● **Work to do**: Format the lines below as a Markdown table with two columns, n for the row number and Line for the text. Leave out the blank lines.

[Lines of data]
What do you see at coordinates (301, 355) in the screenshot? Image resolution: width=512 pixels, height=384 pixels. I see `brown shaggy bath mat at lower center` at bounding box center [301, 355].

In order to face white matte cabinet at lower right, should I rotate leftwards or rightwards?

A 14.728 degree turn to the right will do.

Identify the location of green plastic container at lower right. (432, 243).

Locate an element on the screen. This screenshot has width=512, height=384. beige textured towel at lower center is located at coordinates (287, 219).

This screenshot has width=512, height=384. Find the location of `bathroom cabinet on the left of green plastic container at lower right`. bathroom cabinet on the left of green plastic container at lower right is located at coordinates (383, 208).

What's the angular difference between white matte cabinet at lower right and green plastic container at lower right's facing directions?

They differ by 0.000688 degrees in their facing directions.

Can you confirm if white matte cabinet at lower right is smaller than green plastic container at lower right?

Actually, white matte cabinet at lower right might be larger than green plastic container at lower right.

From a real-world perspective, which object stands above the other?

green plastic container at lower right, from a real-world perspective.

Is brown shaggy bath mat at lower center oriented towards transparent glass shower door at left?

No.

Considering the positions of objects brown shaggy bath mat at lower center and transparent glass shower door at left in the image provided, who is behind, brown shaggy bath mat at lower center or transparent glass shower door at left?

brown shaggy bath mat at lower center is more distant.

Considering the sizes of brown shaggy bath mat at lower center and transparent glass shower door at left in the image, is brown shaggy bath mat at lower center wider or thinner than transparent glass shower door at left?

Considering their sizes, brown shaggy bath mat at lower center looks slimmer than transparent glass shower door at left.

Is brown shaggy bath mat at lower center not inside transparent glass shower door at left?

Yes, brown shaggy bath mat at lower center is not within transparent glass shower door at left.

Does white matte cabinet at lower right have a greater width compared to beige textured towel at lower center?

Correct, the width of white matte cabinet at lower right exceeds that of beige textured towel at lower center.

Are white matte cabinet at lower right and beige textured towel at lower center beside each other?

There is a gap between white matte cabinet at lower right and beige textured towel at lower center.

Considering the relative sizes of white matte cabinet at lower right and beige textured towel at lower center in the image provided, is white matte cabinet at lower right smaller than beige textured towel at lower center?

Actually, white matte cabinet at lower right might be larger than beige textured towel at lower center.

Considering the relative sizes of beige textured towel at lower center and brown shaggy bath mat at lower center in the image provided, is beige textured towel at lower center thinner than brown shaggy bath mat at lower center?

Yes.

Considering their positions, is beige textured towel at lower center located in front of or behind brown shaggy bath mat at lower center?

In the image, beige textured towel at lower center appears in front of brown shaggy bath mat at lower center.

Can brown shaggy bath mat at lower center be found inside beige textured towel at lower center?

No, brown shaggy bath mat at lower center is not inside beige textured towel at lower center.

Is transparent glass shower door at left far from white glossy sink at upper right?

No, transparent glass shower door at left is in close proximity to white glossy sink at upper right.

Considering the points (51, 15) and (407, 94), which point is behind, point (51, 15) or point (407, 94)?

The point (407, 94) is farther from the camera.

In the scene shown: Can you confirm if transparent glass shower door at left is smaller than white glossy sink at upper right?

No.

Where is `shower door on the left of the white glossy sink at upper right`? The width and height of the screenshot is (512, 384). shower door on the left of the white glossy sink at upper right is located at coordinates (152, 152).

● **Output for this exercise**:
| n | Line |
|---|---|
| 1 | What do you see at coordinates (301, 355) in the screenshot? Image resolution: width=512 pixels, height=384 pixels. I see `brown shaggy bath mat at lower center` at bounding box center [301, 355]. |
| 2 | In order to face white matte cabinet at lower right, should I rotate leftwards or rightwards? |
| 3 | A 14.728 degree turn to the right will do. |
| 4 | Identify the location of green plastic container at lower right. (432, 243). |
| 5 | Locate an element on the screen. This screenshot has width=512, height=384. beige textured towel at lower center is located at coordinates (287, 219). |
| 6 | This screenshot has width=512, height=384. Find the location of `bathroom cabinet on the left of green plastic container at lower right`. bathroom cabinet on the left of green plastic container at lower right is located at coordinates (383, 208). |
| 7 | What's the angular difference between white matte cabinet at lower right and green plastic container at lower right's facing directions? |
| 8 | They differ by 0.000688 degrees in their facing directions. |
| 9 | Can you confirm if white matte cabinet at lower right is smaller than green plastic container at lower right? |
| 10 | Actually, white matte cabinet at lower right might be larger than green plastic container at lower right. |
| 11 | From a real-world perspective, which object stands above the other? |
| 12 | green plastic container at lower right, from a real-world perspective. |
| 13 | Is brown shaggy bath mat at lower center oriented towards transparent glass shower door at left? |
| 14 | No. |
| 15 | Considering the positions of objects brown shaggy bath mat at lower center and transparent glass shower door at left in the image provided, who is behind, brown shaggy bath mat at lower center or transparent glass shower door at left? |
| 16 | brown shaggy bath mat at lower center is more distant. |
| 17 | Considering the sizes of brown shaggy bath mat at lower center and transparent glass shower door at left in the image, is brown shaggy bath mat at lower center wider or thinner than transparent glass shower door at left? |
| 18 | Considering their sizes, brown shaggy bath mat at lower center looks slimmer than transparent glass shower door at left. |
| 19 | Is brown shaggy bath mat at lower center not inside transparent glass shower door at left? |
| 20 | Yes, brown shaggy bath mat at lower center is not within transparent glass shower door at left. |
| 21 | Does white matte cabinet at lower right have a greater width compared to beige textured towel at lower center? |
| 22 | Correct, the width of white matte cabinet at lower right exceeds that of beige textured towel at lower center. |
| 23 | Are white matte cabinet at lower right and beige textured towel at lower center beside each other? |
| 24 | There is a gap between white matte cabinet at lower right and beige textured towel at lower center. |
| 25 | Considering the relative sizes of white matte cabinet at lower right and beige textured towel at lower center in the image provided, is white matte cabinet at lower right smaller than beige textured towel at lower center? |
| 26 | Actually, white matte cabinet at lower right might be larger than beige textured towel at lower center. |
| 27 | Considering the relative sizes of beige textured towel at lower center and brown shaggy bath mat at lower center in the image provided, is beige textured towel at lower center thinner than brown shaggy bath mat at lower center? |
| 28 | Yes. |
| 29 | Considering their positions, is beige textured towel at lower center located in front of or behind brown shaggy bath mat at lower center? |
| 30 | In the image, beige textured towel at lower center appears in front of brown shaggy bath mat at lower center. |
| 31 | Can brown shaggy bath mat at lower center be found inside beige textured towel at lower center? |
| 32 | No, brown shaggy bath mat at lower center is not inside beige textured towel at lower center. |
| 33 | Is transparent glass shower door at left far from white glossy sink at upper right? |
| 34 | No, transparent glass shower door at left is in close proximity to white glossy sink at upper right. |
| 35 | Considering the points (51, 15) and (407, 94), which point is behind, point (51, 15) or point (407, 94)? |
| 36 | The point (407, 94) is farther from the camera. |
| 37 | In the scene shown: Can you confirm if transparent glass shower door at left is smaller than white glossy sink at upper right? |
| 38 | No. |
| 39 | Where is `shower door on the left of the white glossy sink at upper right`? The width and height of the screenshot is (512, 384). shower door on the left of the white glossy sink at upper right is located at coordinates (152, 152). |